Records for the task: Begin

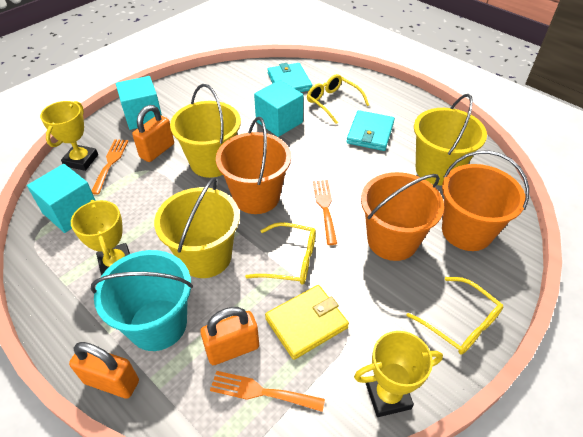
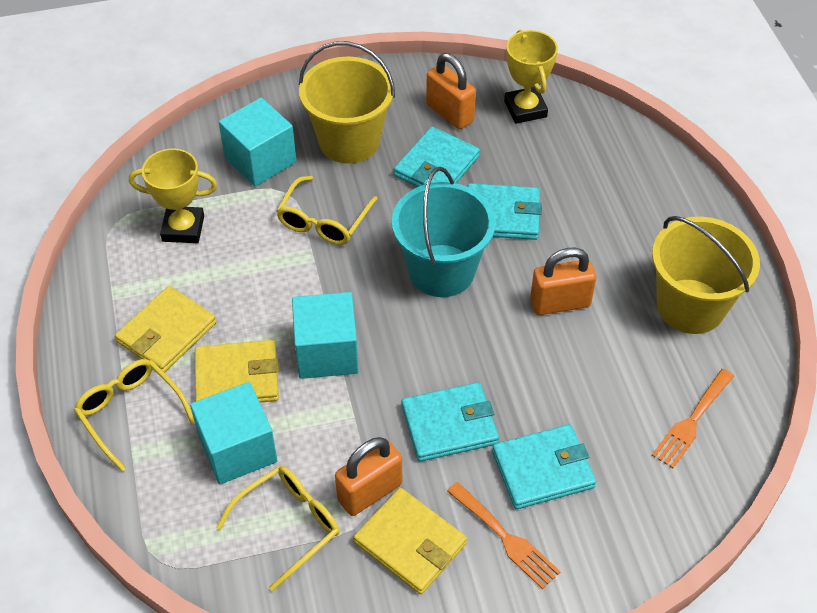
orange bucket: 3 -> 0
orange fork: 3 -> 2
turquoise wallet: 2 -> 4
yellow bucket: 3 -> 2
yellow trophy: 3 -> 2
yellow wallet: 1 -> 3

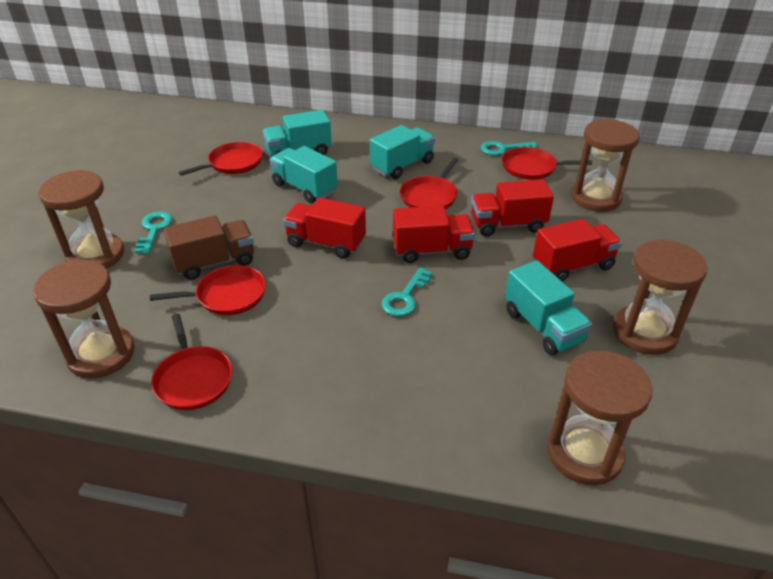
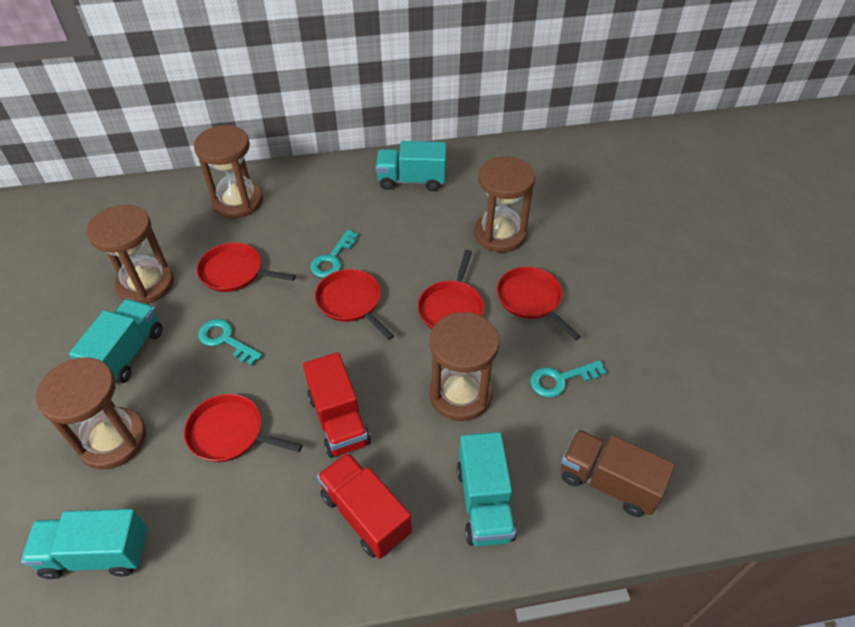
red truck: 4 -> 2

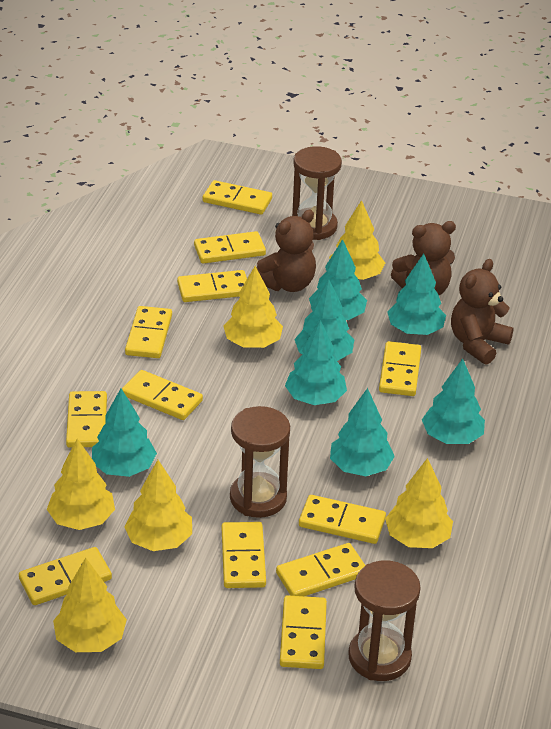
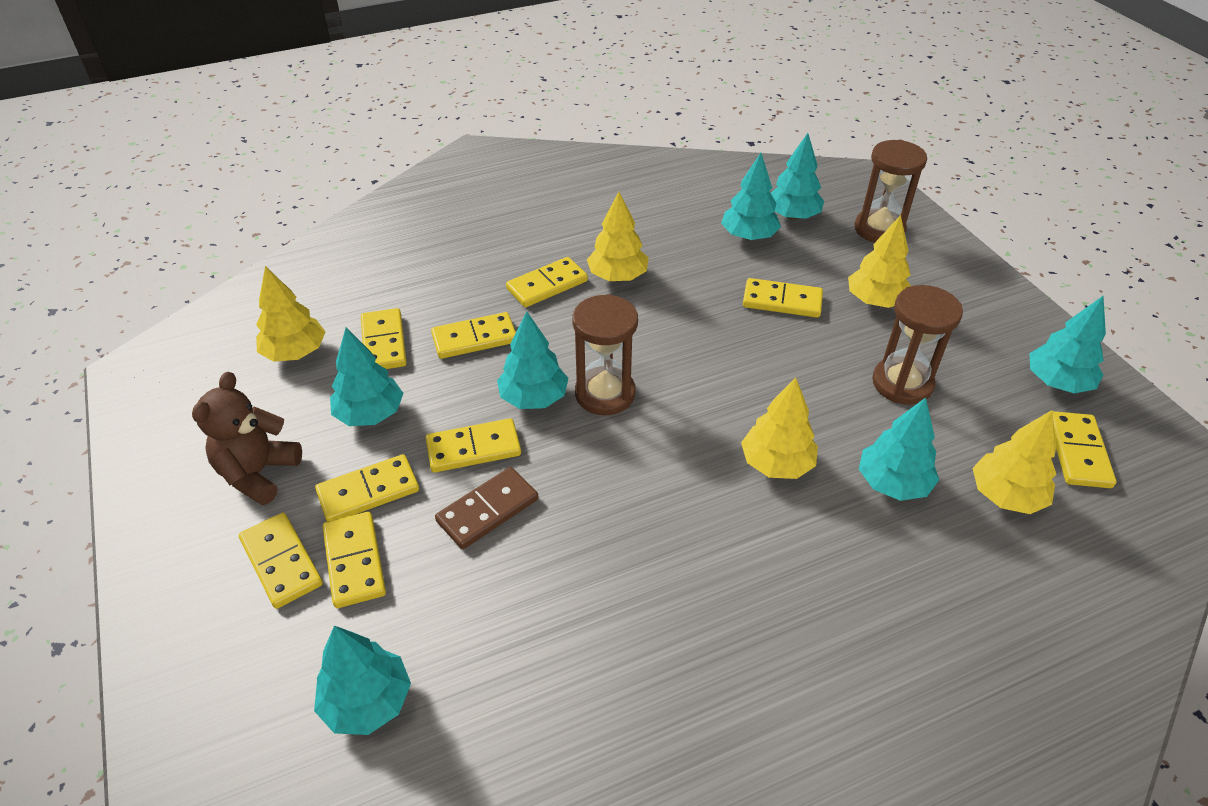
brown domino: 0 -> 1
brown teddy bear: 3 -> 1
yellow domino: 12 -> 9
yellow tree: 6 -> 5

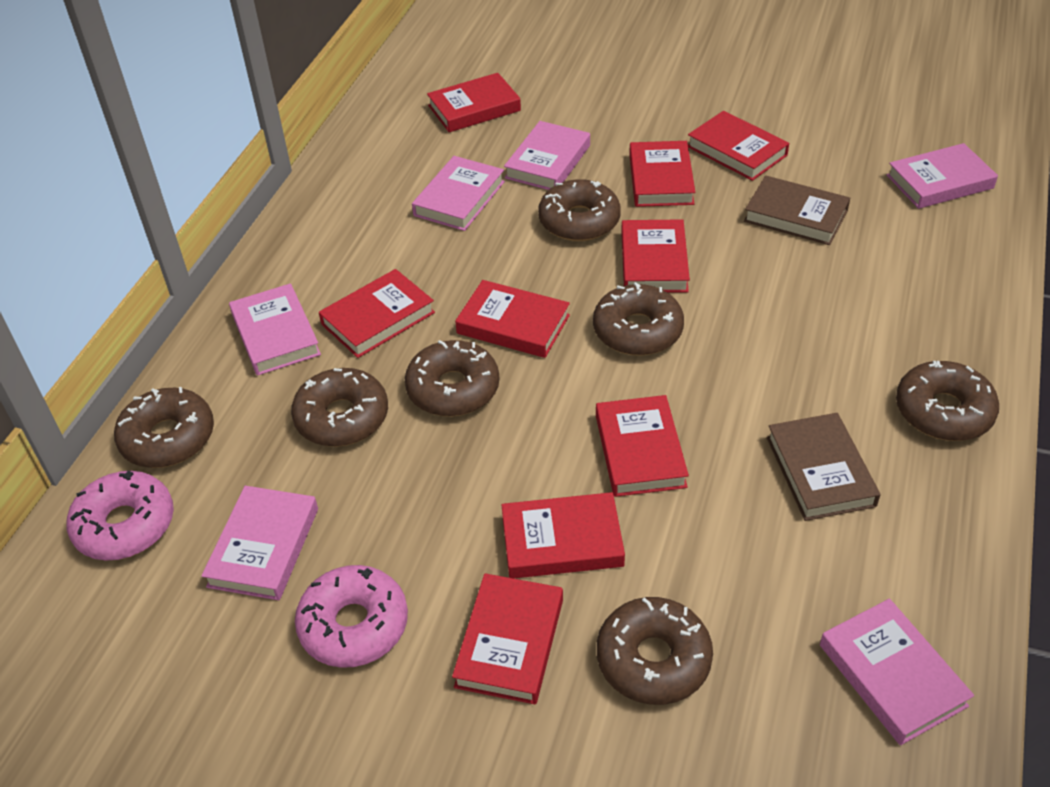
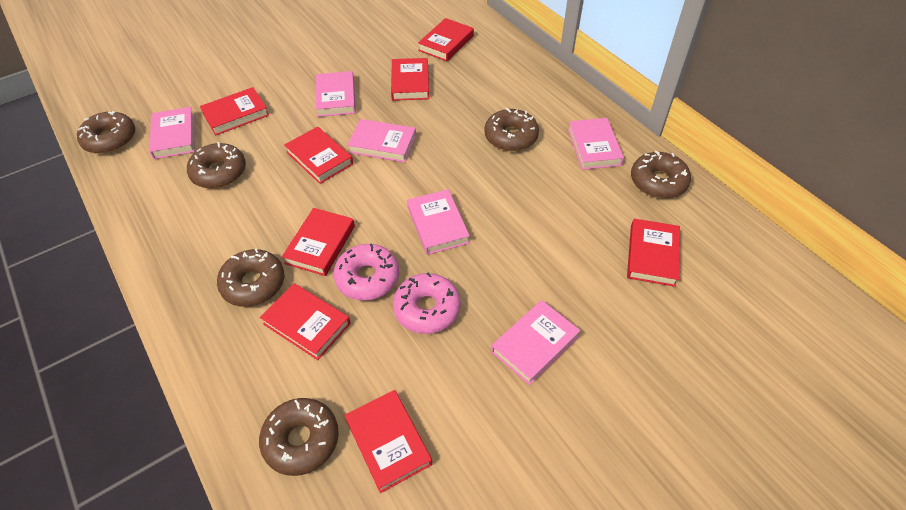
brown book: 2 -> 0
brown donut: 7 -> 6
red book: 9 -> 8

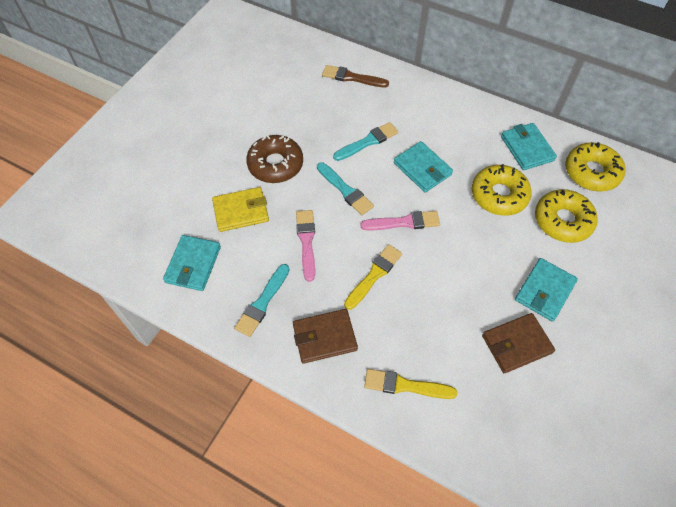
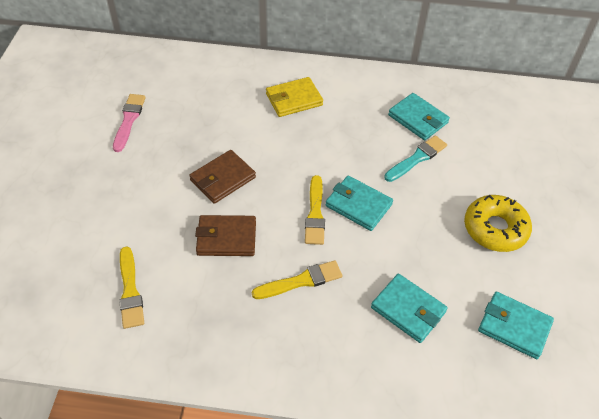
brown brush: 1 -> 0
brown donut: 1 -> 0
pink brush: 2 -> 1
turquoise brush: 3 -> 1
yellow brush: 2 -> 3
yellow donut: 3 -> 1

Records for the task: End

- _Work required_
What you write must match, line for line, the lines from the one with "brown domino: 0 -> 1" through the last line of the data above, minus the pictures.

- _Exercise response_
brown domino: 0 -> 1
brown teddy bear: 3 -> 1
yellow domino: 12 -> 9
yellow tree: 6 -> 5

brown book: 2 -> 0
brown donut: 7 -> 6
red book: 9 -> 8

brown brush: 1 -> 0
brown donut: 1 -> 0
pink brush: 2 -> 1
turquoise brush: 3 -> 1
yellow brush: 2 -> 3
yellow donut: 3 -> 1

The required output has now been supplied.